## Records provided

══════

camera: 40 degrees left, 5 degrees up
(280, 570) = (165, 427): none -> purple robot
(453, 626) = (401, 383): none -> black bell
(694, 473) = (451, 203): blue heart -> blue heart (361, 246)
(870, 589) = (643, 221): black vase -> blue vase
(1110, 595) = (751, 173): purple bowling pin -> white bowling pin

══════

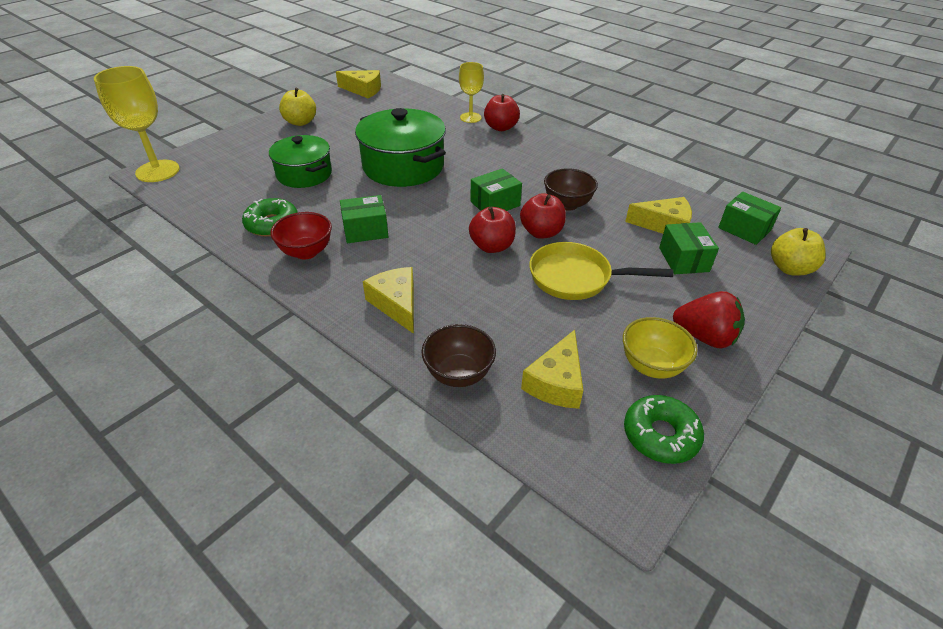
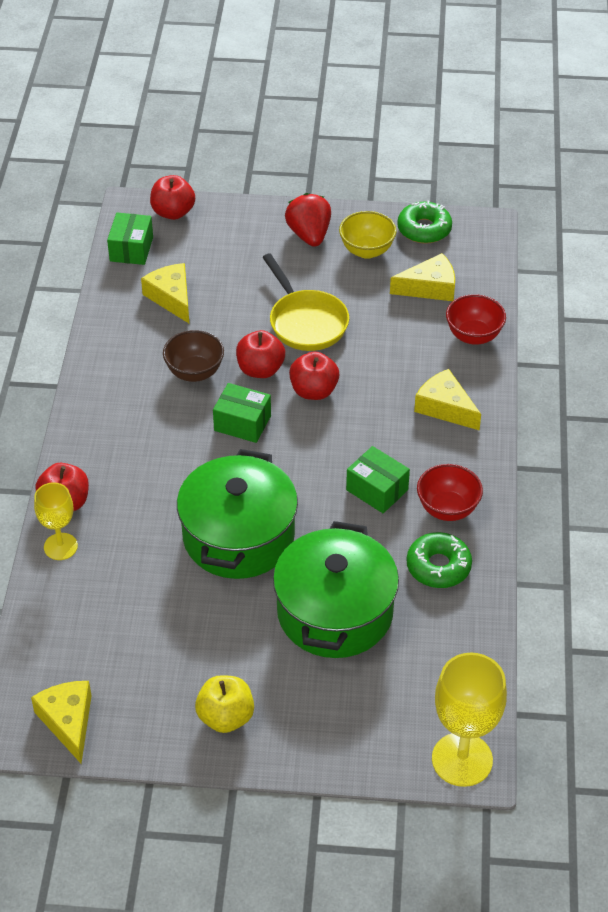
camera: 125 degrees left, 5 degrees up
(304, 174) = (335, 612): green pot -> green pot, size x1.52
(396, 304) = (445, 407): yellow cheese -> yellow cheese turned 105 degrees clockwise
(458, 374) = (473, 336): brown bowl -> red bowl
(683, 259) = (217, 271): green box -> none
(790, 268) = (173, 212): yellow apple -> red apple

══════

## What the task requires
Using the entries above, output exactly the lines between the line holding "(304, 174) = (335, 612): green" and the line holding "(790, 268) = (173, 212): yellow", end lines included, and nothing more.

## Task answer
(304, 174) = (335, 612): green pot -> green pot, size x1.52
(396, 304) = (445, 407): yellow cheese -> yellow cheese turned 105 degrees clockwise
(458, 374) = (473, 336): brown bowl -> red bowl
(683, 259) = (217, 271): green box -> none
(790, 268) = (173, 212): yellow apple -> red apple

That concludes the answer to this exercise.